What is needed:
Look below for the line containing "RV202: 10k (GND, N13, wiper". Write out that line and the rest through the last one, exactly as they appear, but without pictures.

Exercise data:
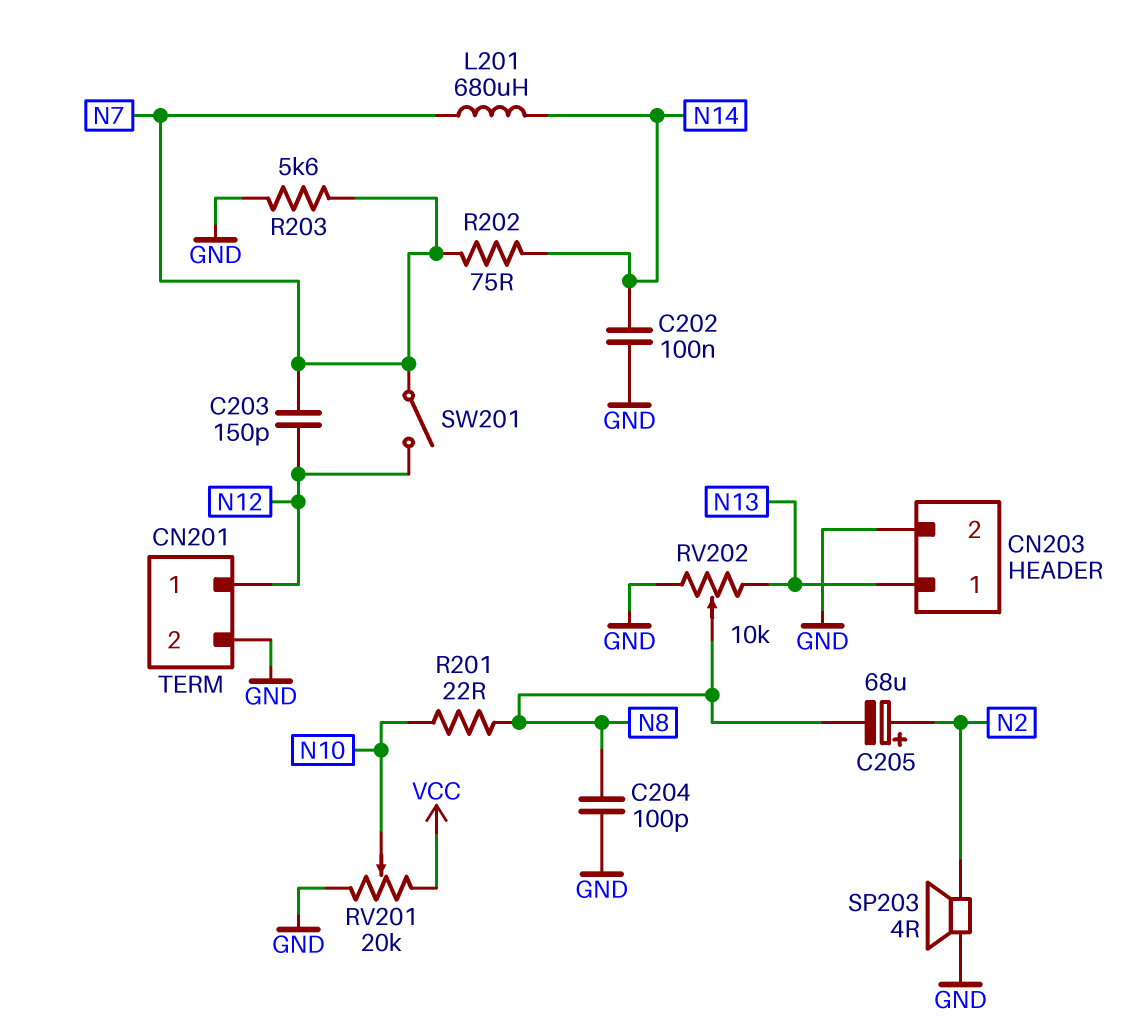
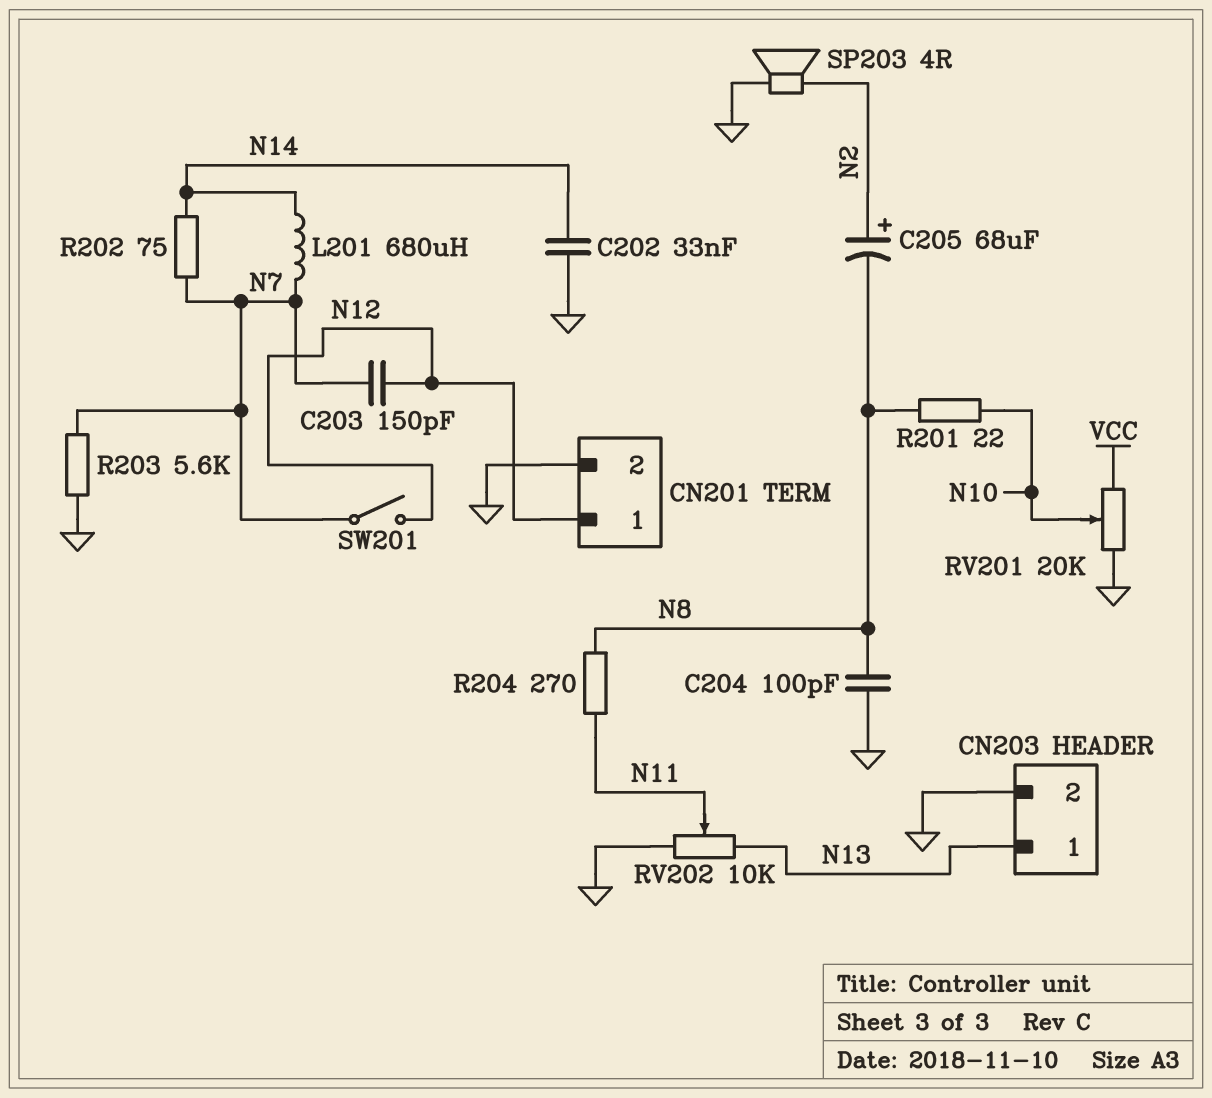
C202: 100nF (GND, N14) -> 33nF (GND, N14)
R204: none -> 270 (N8, N11)
RV202: 10k (GND, N13, wiper N8) -> 10k (GND, N13, wiper N11)

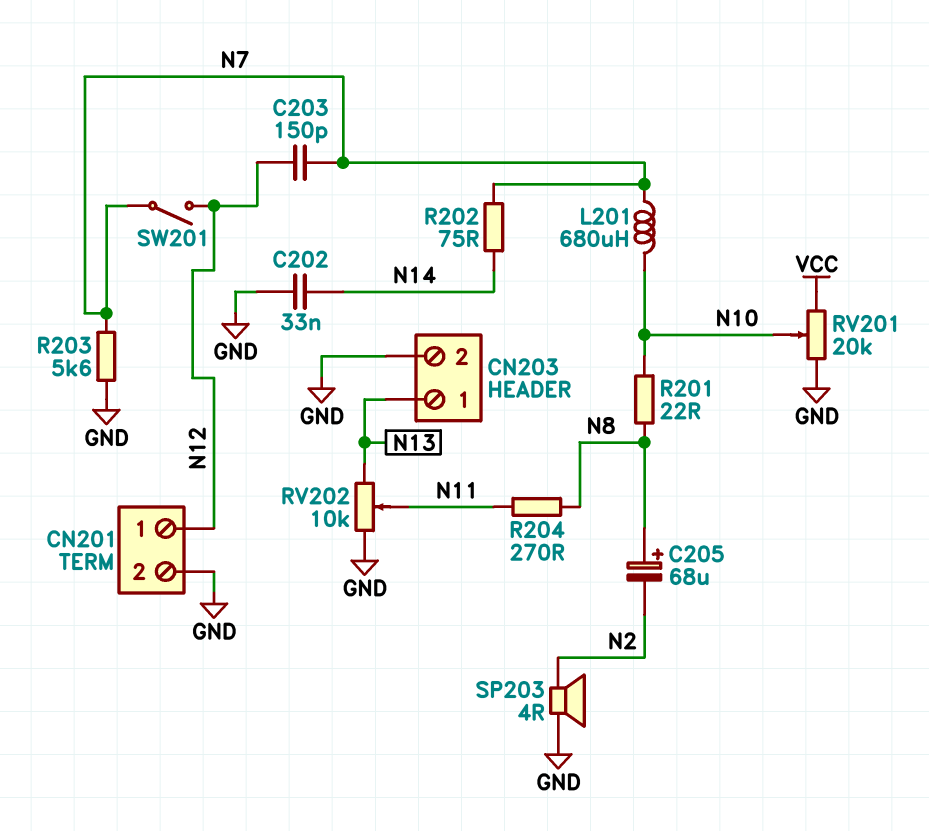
C204: 100pF (GND, N8) -> none
C205: 68uF (plus N2, minus N8) -> 68uF (plus N8, minus N2)
L201: 680uH (N7, N14) -> 680uH (N7, N10)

Result of this task:
RV202: 10k (GND, N13, wiper N8) -> 10k (GND, N13, wiper N11)

C204: 100pF (GND, N8) -> none
C205: 68uF (plus N2, minus N8) -> 68uF (plus N8, minus N2)
L201: 680uH (N7, N14) -> 680uH (N7, N10)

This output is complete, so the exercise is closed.